Exercise data Block Start

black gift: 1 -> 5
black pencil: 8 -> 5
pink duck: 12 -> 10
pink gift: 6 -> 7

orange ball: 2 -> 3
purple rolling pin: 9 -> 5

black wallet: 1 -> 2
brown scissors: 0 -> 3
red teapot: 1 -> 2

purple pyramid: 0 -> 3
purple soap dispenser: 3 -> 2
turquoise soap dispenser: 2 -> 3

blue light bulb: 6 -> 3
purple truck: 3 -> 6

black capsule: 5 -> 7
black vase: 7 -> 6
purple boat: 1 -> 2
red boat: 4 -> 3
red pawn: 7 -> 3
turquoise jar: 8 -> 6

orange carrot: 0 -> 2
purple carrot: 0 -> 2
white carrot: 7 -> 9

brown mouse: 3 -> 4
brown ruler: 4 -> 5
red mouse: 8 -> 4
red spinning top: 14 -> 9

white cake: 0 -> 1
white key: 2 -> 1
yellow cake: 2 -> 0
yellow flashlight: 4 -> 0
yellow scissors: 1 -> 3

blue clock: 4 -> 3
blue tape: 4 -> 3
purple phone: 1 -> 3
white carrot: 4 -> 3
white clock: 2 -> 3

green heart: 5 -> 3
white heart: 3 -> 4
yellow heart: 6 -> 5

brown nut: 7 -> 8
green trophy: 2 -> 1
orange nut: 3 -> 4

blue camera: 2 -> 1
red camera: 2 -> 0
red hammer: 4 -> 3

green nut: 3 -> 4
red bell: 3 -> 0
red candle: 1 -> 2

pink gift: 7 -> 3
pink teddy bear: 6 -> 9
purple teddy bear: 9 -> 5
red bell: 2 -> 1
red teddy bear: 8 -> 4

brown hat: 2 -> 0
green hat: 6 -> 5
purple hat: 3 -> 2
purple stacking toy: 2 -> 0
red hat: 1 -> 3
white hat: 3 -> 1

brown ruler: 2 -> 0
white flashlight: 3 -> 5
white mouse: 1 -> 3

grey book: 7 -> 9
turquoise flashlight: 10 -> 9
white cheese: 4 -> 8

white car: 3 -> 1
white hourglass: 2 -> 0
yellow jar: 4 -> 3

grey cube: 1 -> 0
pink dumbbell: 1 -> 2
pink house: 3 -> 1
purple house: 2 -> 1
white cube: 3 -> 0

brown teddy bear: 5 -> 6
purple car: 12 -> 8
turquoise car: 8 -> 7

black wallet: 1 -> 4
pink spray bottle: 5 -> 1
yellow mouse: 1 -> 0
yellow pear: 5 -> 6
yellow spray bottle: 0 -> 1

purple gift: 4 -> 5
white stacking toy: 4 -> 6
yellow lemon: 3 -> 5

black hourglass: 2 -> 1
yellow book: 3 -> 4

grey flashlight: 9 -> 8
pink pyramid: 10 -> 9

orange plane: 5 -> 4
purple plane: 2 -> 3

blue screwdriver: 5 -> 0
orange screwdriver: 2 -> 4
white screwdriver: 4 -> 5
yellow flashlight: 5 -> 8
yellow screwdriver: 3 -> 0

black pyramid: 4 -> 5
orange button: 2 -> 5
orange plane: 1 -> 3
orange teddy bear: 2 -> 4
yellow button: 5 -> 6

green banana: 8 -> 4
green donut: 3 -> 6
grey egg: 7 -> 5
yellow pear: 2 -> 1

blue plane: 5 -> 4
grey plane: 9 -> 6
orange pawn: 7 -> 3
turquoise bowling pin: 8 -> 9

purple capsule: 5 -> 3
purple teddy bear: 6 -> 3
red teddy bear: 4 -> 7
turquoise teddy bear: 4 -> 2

Exercise data Block End

## What is required
A single number is the whole answer: the tally of lines in the entries that hold "mouse".

## Response for this exercise
4